» **WORK INSTRUCTION**
Filter the data for lines with the word "cross", then copy every line so identified.

» **EXERCISE MATERIAL**
┄┄┄┄┄┄┄┄┄┄┄┄┄┄┄┄┄┄┄┄

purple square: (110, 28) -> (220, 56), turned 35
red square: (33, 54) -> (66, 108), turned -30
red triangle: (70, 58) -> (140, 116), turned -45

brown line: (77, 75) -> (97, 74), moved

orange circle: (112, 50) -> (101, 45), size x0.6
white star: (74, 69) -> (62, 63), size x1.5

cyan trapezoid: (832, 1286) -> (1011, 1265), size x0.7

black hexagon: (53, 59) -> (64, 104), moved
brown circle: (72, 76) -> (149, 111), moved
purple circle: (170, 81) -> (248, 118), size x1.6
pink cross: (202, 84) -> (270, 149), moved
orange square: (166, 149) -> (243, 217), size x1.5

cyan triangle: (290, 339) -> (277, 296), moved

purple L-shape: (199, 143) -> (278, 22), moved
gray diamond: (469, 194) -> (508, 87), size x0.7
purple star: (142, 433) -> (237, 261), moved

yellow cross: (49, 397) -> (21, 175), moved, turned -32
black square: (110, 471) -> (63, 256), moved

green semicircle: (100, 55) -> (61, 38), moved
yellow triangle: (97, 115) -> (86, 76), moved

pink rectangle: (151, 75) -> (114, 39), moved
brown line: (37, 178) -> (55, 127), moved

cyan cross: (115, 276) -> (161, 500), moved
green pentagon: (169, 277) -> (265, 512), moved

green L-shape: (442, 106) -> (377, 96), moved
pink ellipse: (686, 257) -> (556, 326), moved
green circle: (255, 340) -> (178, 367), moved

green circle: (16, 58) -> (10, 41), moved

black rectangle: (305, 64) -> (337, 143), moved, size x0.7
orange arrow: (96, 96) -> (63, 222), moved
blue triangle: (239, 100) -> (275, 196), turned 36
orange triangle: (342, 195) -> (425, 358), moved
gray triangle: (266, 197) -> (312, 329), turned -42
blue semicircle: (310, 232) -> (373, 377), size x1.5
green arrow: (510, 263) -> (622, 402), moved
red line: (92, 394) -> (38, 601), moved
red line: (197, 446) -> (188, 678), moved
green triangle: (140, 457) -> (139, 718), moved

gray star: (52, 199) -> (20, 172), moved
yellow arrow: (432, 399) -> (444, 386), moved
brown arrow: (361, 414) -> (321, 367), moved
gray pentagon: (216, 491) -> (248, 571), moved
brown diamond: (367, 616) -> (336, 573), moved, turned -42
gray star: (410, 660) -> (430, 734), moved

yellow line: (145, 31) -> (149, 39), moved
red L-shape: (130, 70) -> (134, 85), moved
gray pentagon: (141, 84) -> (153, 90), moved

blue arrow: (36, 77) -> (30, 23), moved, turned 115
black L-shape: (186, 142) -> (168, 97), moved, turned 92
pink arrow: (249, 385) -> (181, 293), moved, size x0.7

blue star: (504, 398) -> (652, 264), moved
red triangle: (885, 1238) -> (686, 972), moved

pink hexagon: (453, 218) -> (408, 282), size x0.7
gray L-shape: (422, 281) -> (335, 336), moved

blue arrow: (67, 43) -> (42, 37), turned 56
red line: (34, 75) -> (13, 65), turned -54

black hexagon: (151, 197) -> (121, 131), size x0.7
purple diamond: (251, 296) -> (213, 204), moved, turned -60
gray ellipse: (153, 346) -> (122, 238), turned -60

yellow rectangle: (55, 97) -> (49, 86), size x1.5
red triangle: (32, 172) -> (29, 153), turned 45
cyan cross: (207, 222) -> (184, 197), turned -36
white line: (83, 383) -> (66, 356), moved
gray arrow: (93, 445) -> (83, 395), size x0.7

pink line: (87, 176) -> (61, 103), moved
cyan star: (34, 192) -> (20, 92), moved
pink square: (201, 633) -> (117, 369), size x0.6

┄┄┄┄┄┄┄┄┄┄┄┄┄┄┄┄┄┄┄┄

» **WRITTEN REPLY**
pink cross: (202, 84) -> (270, 149), moved
yellow cross: (49, 397) -> (21, 175), moved, turned -32
cyan cross: (115, 276) -> (161, 500), moved
cyan cross: (207, 222) -> (184, 197), turned -36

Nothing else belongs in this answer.